__ASSIGNED TASK__.
Filter the data below for the string "niebieski" and copy each matching line.

__RECORDED INFORMATION__.
- - -

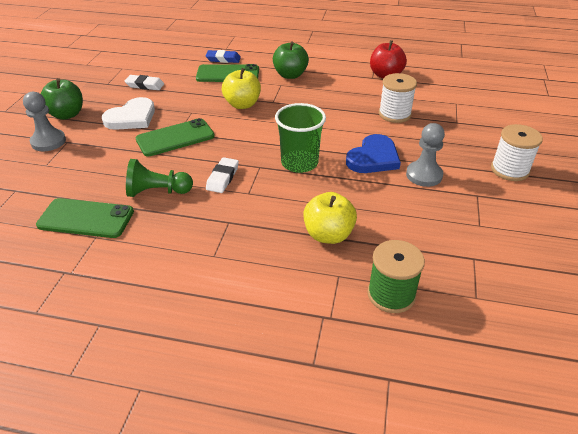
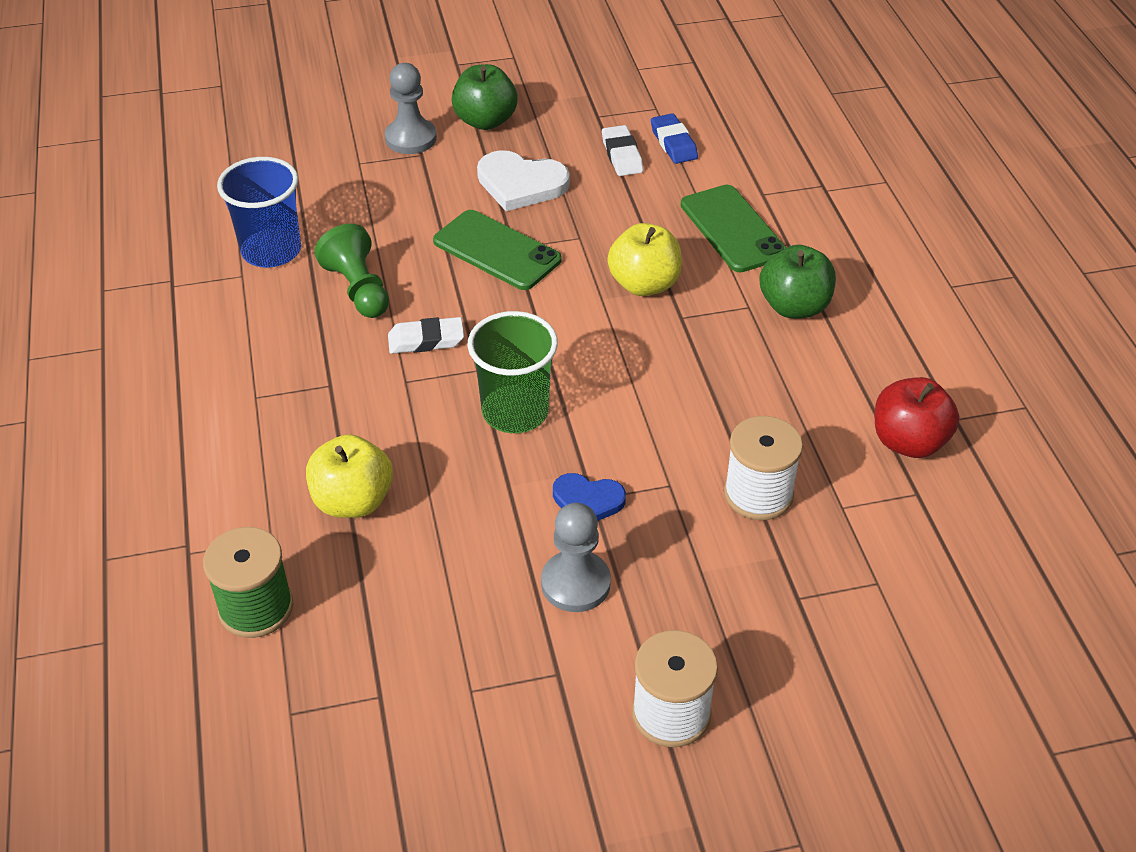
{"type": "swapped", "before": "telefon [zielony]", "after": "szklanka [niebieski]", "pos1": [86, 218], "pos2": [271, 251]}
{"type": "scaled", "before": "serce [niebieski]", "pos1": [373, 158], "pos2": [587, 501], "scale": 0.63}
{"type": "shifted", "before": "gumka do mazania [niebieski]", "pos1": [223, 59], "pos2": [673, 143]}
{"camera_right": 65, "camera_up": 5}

- - -

__SOLUTION BELOW__.
{"type": "swapped", "before": "telefon [zielony]", "after": "szklanka [niebieski]", "pos1": [86, 218], "pos2": [271, 251]}
{"type": "scaled", "before": "serce [niebieski]", "pos1": [373, 158], "pos2": [587, 501], "scale": 0.63}
{"type": "shifted", "before": "gumka do mazania [niebieski]", "pos1": [223, 59], "pos2": [673, 143]}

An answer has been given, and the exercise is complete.